Work item: From the first line to the last, retype the records exactly and skip the pictures.
------------------------------
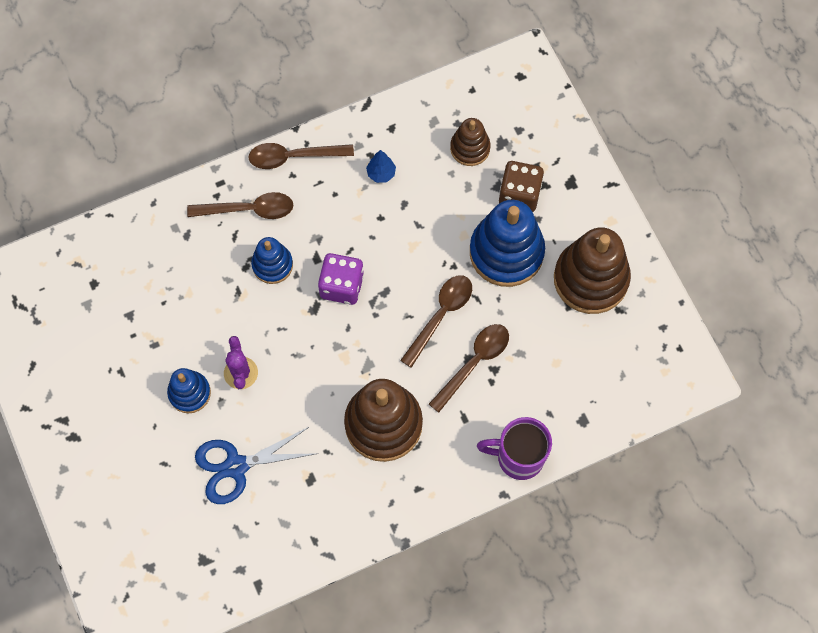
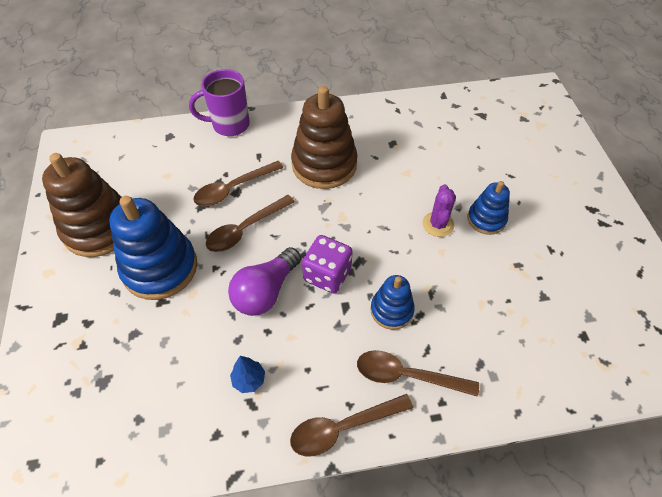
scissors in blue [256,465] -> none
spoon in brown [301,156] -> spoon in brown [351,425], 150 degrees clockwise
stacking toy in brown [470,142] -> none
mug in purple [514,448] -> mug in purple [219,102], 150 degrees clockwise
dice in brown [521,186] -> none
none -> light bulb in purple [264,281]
------------------------------
Written response:
scissors in blue [256,465] -> none
spoon in brown [301,156] -> spoon in brown [351,425], 150 degrees clockwise
stacking toy in brown [470,142] -> none
mug in purple [514,448] -> mug in purple [219,102], 150 degrees clockwise
dice in brown [521,186] -> none
none -> light bulb in purple [264,281]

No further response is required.